Directive:
Exactly the lines from the one with "(613, 567) = (671, 456): none -> black egg" through the end of the records below are to be output, the first and last included, and no others.

(Object state comparisons)
-- Opening Marker --

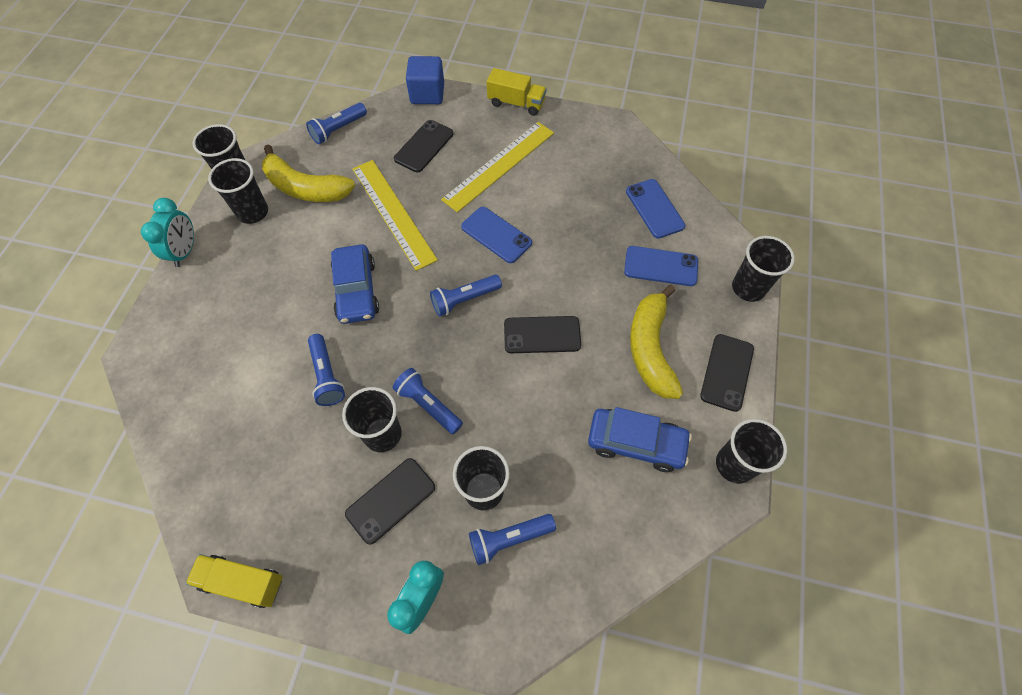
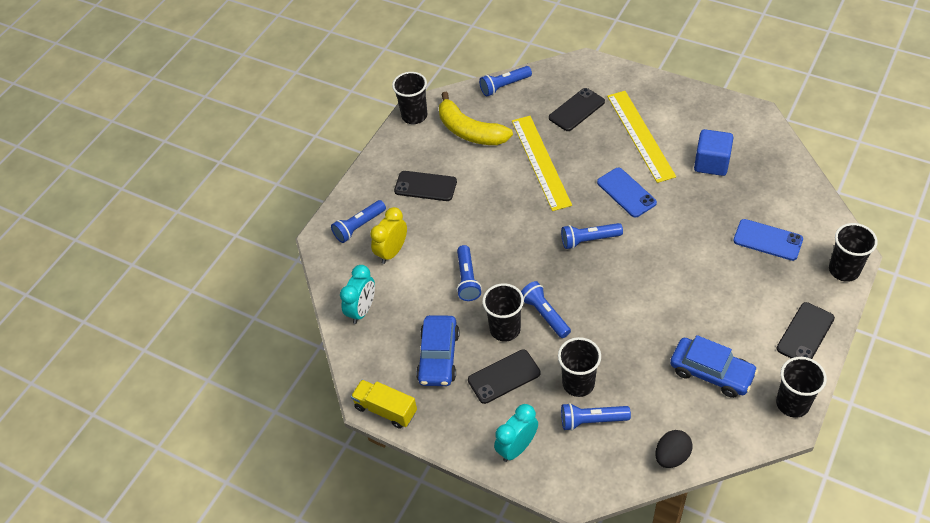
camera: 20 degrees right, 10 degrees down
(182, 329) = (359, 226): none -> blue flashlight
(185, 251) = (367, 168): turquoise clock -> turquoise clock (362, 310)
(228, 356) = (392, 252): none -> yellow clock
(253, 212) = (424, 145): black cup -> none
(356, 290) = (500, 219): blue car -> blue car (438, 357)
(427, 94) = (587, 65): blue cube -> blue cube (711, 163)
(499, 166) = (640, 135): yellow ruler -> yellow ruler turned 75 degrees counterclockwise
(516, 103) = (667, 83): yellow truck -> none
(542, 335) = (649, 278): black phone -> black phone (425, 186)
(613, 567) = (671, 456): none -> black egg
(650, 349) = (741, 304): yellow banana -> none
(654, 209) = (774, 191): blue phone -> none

-- Closing Marker --

Response to the exercise:
(613, 567) = (671, 456): none -> black egg
(650, 349) = (741, 304): yellow banana -> none
(654, 209) = (774, 191): blue phone -> none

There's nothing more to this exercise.